Collected data entries
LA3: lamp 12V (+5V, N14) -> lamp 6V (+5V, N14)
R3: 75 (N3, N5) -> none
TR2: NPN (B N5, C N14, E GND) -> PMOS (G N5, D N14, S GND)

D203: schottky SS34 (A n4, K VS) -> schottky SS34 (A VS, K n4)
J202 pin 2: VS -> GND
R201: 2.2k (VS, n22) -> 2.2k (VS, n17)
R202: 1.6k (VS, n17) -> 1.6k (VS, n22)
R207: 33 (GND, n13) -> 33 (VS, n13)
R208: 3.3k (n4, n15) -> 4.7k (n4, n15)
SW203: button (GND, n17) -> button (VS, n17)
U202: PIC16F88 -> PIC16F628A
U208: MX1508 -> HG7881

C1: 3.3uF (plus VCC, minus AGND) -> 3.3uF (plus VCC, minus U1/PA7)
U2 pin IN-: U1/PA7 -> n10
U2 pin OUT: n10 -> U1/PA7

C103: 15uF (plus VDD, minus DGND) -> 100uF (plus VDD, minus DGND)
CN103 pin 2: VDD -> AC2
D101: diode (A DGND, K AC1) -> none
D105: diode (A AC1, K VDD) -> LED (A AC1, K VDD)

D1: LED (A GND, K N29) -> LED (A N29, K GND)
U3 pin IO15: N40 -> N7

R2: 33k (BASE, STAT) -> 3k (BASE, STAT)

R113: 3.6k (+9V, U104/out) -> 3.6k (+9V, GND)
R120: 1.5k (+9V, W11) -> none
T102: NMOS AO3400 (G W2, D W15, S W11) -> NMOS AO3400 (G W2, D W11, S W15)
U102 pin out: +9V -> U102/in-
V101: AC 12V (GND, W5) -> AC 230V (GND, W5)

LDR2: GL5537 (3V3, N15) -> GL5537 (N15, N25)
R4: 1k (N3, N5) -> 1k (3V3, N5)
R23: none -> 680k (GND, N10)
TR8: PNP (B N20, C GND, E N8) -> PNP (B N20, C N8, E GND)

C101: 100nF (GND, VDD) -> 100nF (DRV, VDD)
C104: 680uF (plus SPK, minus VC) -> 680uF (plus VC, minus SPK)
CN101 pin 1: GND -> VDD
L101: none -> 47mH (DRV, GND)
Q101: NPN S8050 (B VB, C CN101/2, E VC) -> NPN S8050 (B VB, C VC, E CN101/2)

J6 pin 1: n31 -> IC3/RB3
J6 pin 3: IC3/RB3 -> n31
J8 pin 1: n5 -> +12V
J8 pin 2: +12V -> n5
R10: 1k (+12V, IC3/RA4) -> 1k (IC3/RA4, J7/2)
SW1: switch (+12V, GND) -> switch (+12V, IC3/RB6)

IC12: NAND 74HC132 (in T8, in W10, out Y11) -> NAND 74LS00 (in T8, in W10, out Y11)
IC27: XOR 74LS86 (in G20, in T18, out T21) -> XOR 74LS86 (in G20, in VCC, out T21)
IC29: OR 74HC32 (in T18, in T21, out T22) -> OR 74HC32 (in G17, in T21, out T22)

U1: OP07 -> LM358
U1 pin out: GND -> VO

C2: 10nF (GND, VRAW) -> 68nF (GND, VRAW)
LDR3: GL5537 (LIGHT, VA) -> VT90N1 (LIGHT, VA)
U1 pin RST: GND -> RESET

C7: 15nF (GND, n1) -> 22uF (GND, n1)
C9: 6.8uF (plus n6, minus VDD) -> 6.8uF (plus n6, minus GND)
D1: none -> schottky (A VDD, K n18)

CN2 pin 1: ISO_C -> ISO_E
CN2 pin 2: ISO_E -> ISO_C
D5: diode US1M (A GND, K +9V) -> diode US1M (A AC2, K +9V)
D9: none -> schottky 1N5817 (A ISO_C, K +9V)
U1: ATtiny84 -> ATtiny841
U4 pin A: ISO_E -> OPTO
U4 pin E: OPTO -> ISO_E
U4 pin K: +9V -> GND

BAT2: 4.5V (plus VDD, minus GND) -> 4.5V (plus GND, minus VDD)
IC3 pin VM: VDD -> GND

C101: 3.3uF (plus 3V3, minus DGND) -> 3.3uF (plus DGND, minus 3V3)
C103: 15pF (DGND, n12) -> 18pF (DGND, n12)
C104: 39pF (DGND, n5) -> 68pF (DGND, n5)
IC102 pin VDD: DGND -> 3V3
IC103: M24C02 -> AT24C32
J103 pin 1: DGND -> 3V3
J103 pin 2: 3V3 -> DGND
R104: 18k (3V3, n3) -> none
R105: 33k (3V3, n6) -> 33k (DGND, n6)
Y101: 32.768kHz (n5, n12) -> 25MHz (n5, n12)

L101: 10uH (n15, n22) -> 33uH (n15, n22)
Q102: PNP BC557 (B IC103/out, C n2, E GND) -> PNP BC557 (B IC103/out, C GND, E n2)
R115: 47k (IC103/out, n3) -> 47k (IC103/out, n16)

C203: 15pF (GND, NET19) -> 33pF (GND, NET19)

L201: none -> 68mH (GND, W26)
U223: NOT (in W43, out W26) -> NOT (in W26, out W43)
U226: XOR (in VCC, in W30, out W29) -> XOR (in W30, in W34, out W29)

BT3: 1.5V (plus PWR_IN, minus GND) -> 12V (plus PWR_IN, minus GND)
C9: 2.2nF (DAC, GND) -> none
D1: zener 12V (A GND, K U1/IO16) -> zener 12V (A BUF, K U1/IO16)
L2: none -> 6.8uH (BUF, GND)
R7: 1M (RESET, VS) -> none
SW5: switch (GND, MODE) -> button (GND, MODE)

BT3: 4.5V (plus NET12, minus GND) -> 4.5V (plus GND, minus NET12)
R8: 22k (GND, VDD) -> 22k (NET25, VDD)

TASK DIRECTIONS —
What belongs in the answer is each line of the data that has the word "plus".

WRITTEN RESPONSE —
C1: 3.3uF (plus VCC, minus AGND) -> 3.3uF (plus VCC, minus U1/PA7)
C103: 15uF (plus VDD, minus DGND) -> 100uF (plus VDD, minus DGND)
C104: 680uF (plus SPK, minus VC) -> 680uF (plus VC, minus SPK)
C9: 6.8uF (plus n6, minus VDD) -> 6.8uF (plus n6, minus GND)
BAT2: 4.5V (plus VDD, minus GND) -> 4.5V (plus GND, minus VDD)
C101: 3.3uF (plus 3V3, minus DGND) -> 3.3uF (plus DGND, minus 3V3)
BT3: 1.5V (plus PWR_IN, minus GND) -> 12V (plus PWR_IN, minus GND)
BT3: 4.5V (plus NET12, minus GND) -> 4.5V (plus GND, minus NET12)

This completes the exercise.